• [Data for review]
= Beginning of Section =
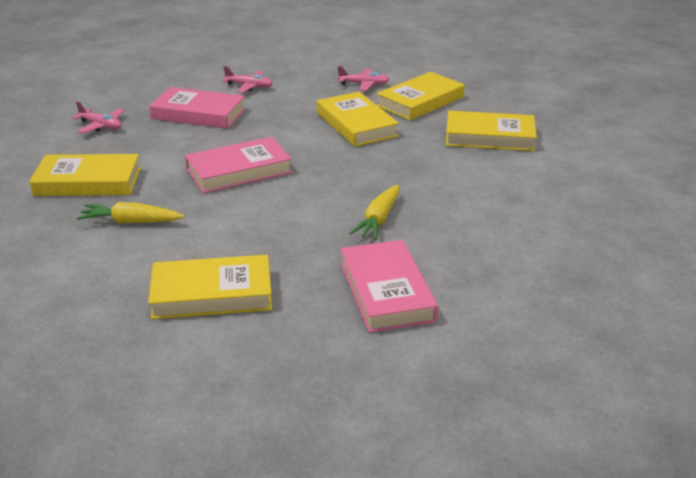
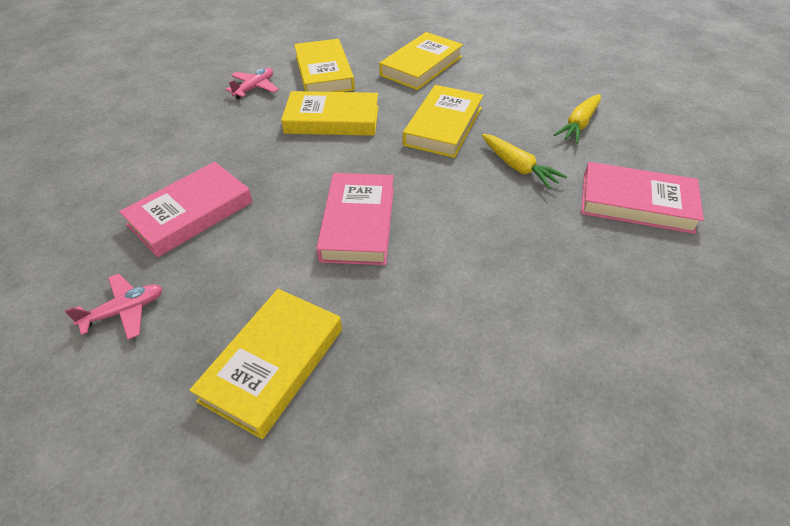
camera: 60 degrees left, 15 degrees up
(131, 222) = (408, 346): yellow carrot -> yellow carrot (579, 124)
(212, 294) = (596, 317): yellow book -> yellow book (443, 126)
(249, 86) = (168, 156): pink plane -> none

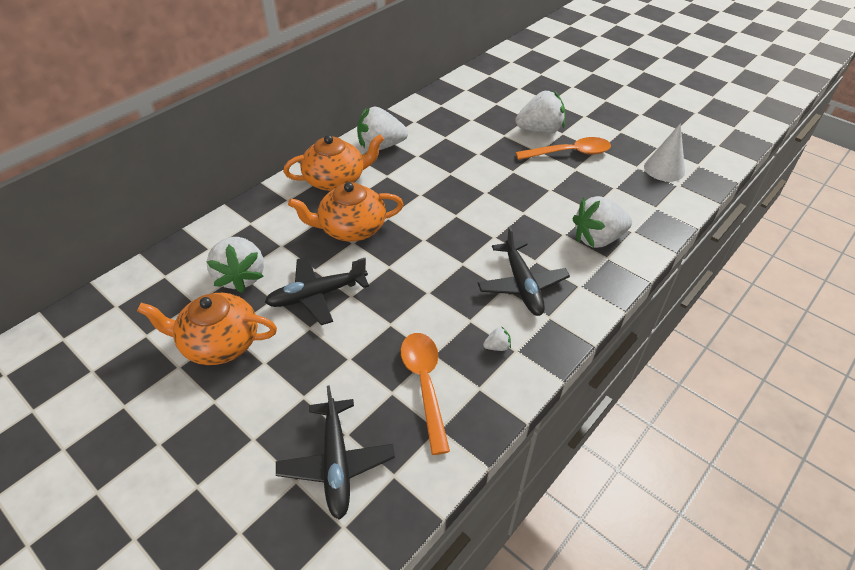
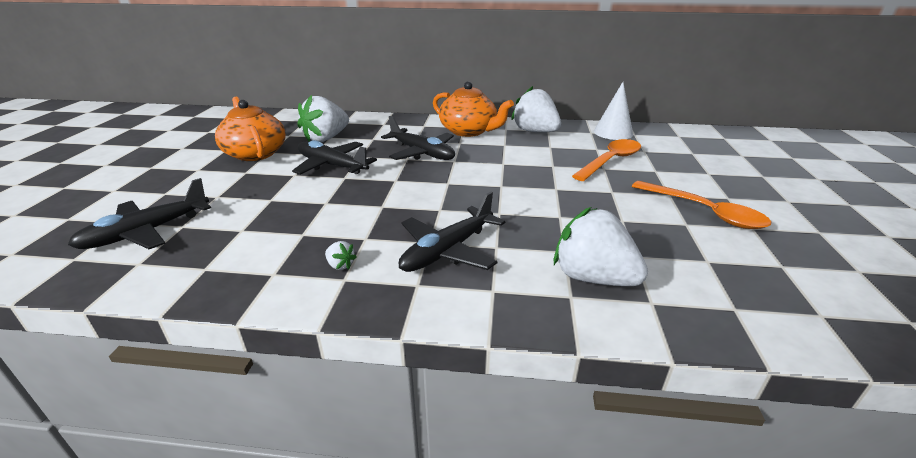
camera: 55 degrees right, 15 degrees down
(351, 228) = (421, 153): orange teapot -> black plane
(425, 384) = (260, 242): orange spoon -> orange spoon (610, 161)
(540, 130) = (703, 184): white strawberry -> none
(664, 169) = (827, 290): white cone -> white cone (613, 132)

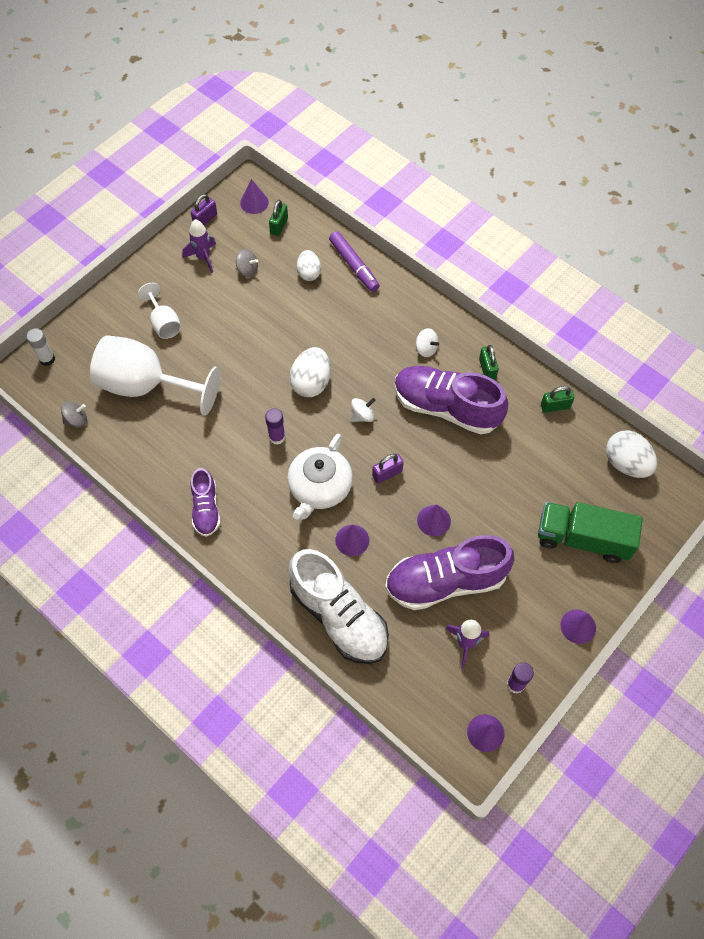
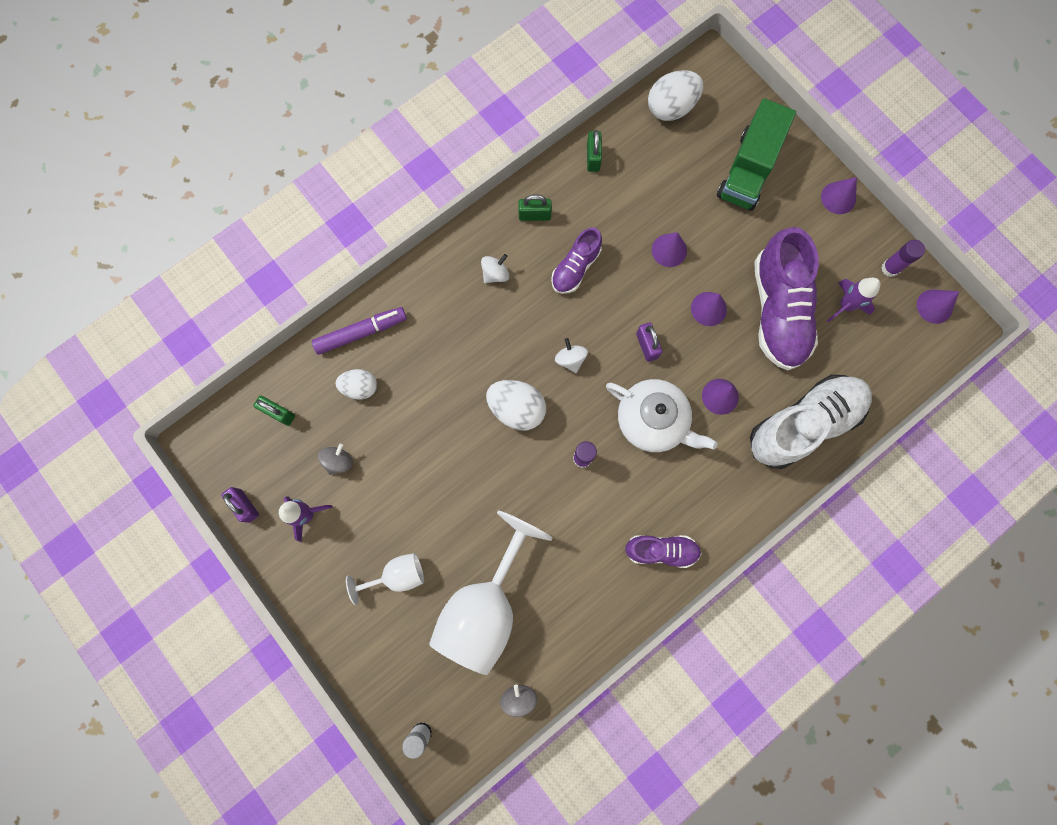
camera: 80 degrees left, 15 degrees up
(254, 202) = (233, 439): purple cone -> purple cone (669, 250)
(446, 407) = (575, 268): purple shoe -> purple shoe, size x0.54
= End of Section =
= Beginning of Section =
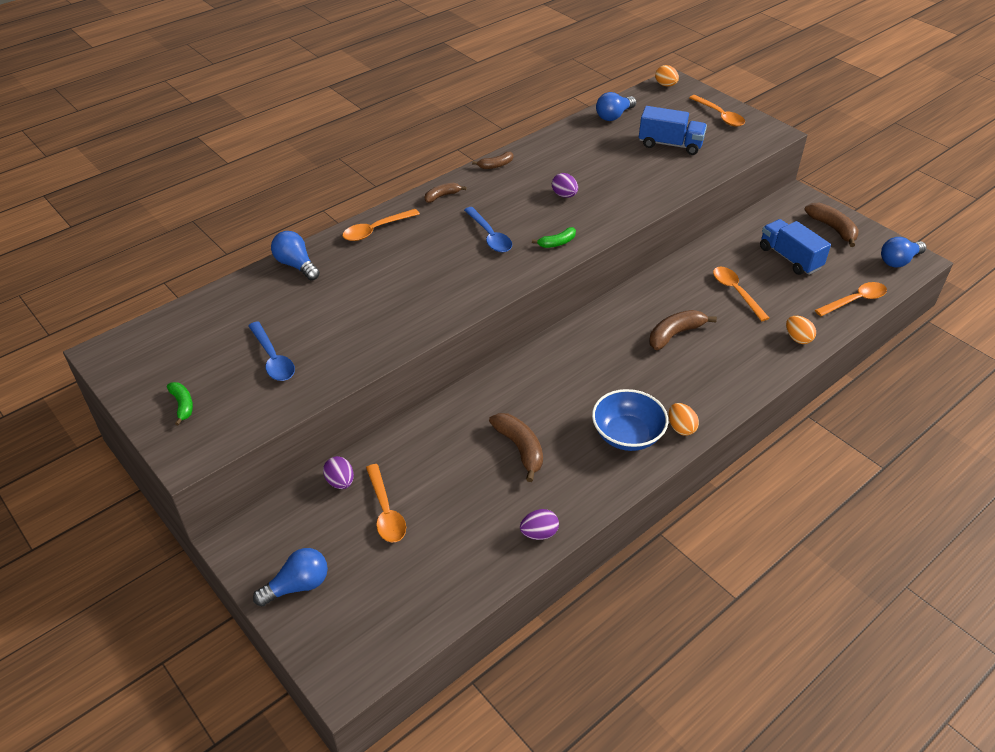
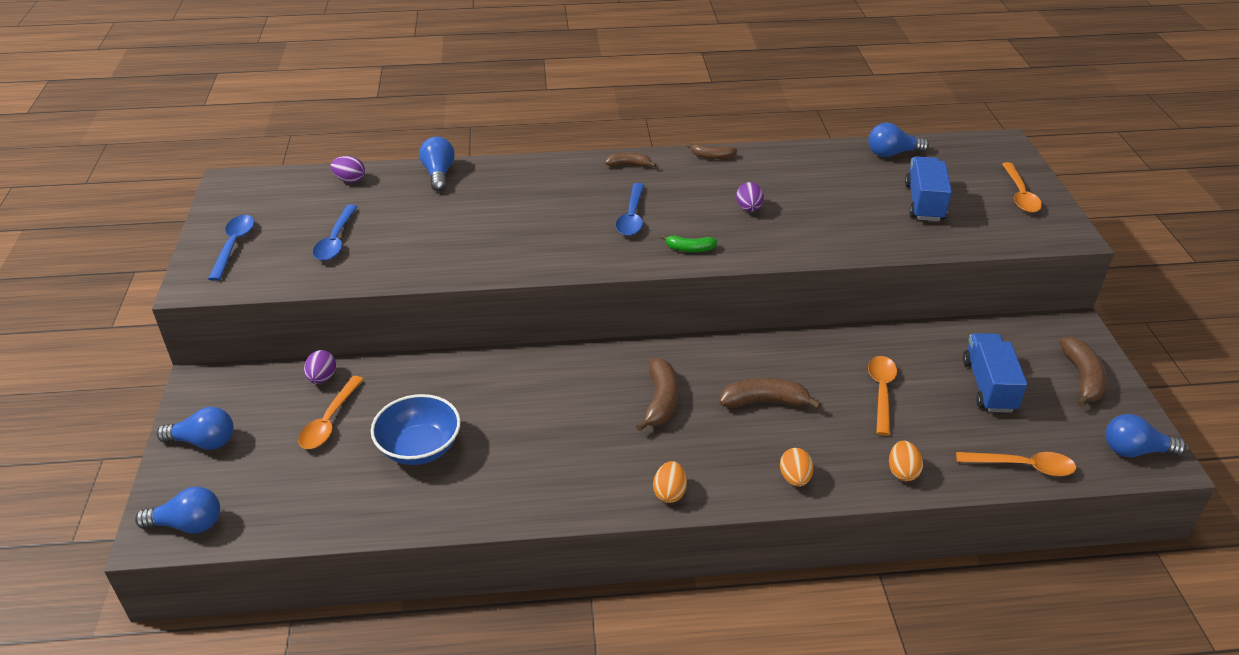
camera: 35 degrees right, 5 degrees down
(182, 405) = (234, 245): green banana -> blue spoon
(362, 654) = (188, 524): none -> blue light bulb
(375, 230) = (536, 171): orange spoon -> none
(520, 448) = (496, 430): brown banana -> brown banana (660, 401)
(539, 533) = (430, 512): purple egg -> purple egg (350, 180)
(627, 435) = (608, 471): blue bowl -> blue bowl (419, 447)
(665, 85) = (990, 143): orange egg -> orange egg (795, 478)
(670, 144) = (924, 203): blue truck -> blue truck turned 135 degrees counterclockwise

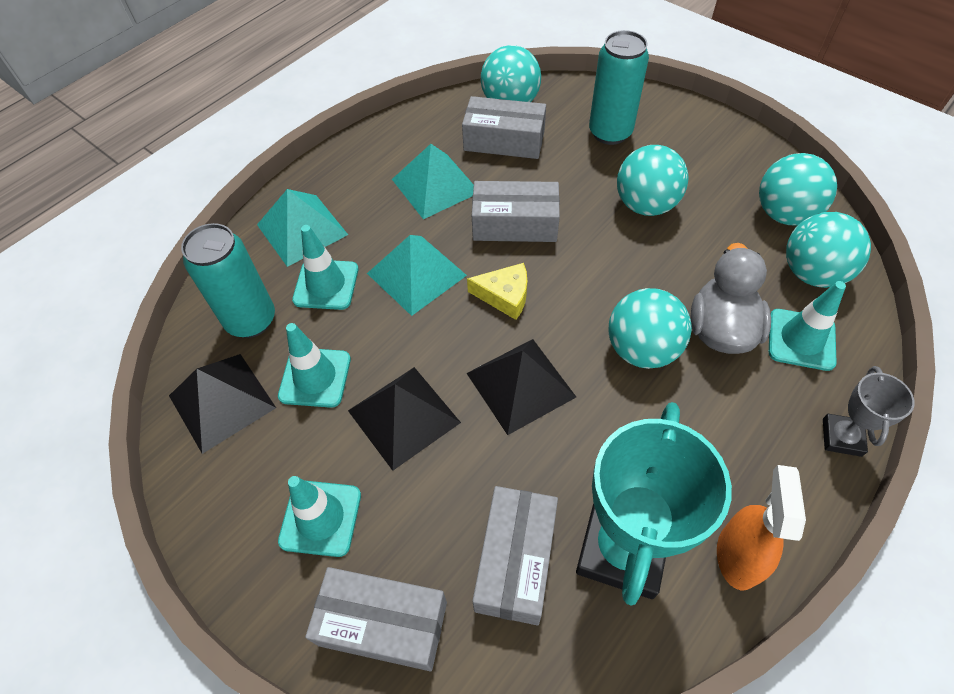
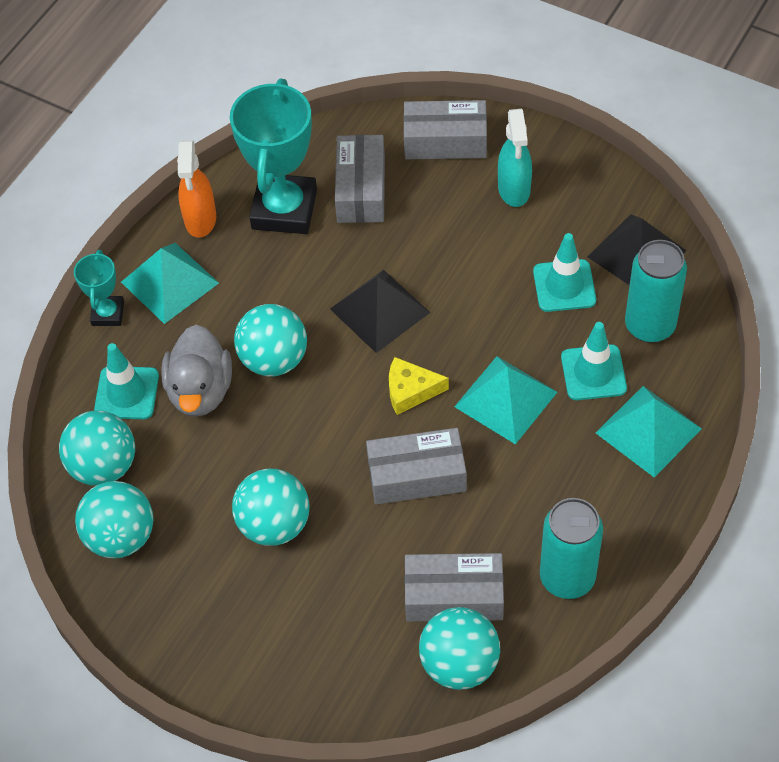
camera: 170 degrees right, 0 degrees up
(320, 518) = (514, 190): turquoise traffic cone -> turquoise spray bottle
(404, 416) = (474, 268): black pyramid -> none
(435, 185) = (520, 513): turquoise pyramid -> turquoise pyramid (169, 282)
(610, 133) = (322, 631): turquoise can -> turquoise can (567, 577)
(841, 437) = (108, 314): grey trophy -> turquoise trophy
= End of Section =
= Beginning of Section =
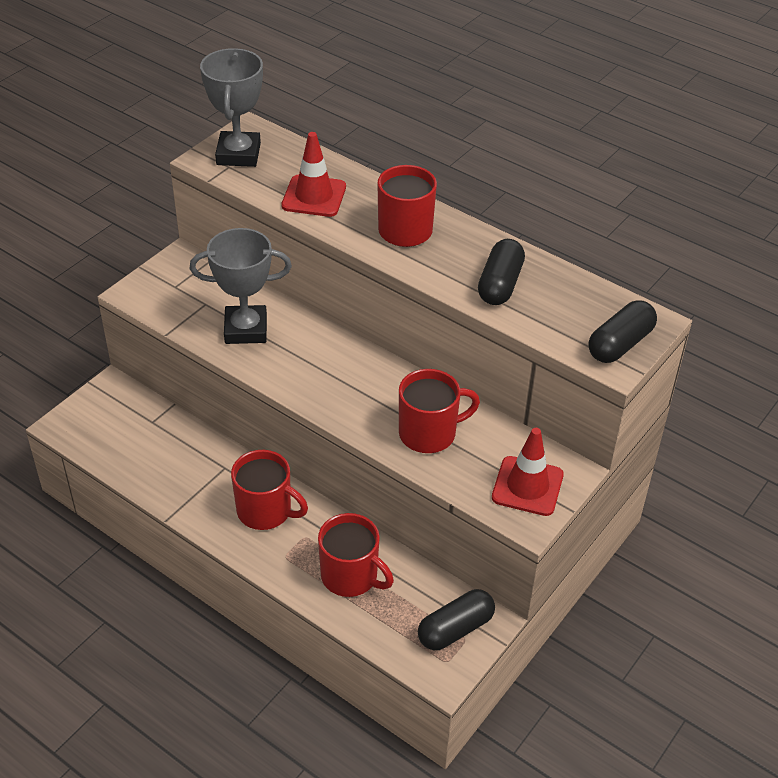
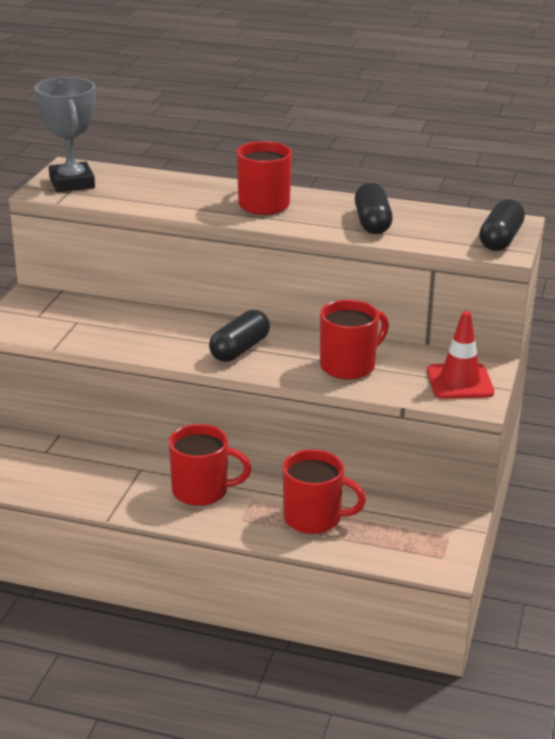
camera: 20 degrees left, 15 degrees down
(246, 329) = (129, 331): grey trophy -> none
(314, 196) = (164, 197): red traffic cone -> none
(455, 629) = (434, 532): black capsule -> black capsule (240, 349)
= End of Section =
Output only the lines above from the line that holds "(212, 294) = (596, 317): yellow" through the line that holds "(446, 407) = (575, 268): purple", both ends included, and exclude pictures.

• [Answer box]
(212, 294) = (596, 317): yellow book -> yellow book (443, 126)
(249, 86) = (168, 156): pink plane -> none

camera: 55 degrees right, 15 degrees down
(351, 228) = (421, 153): orange teapot -> black plane
(425, 384) = (260, 242): orange spoon -> orange spoon (610, 161)
(540, 130) = (703, 184): white strawberry -> none
(664, 169) = (827, 290): white cone -> white cone (613, 132)

camera: 80 degrees left, 15 degrees up
(254, 202) = (233, 439): purple cone -> purple cone (669, 250)
(446, 407) = (575, 268): purple shoe -> purple shoe, size x0.54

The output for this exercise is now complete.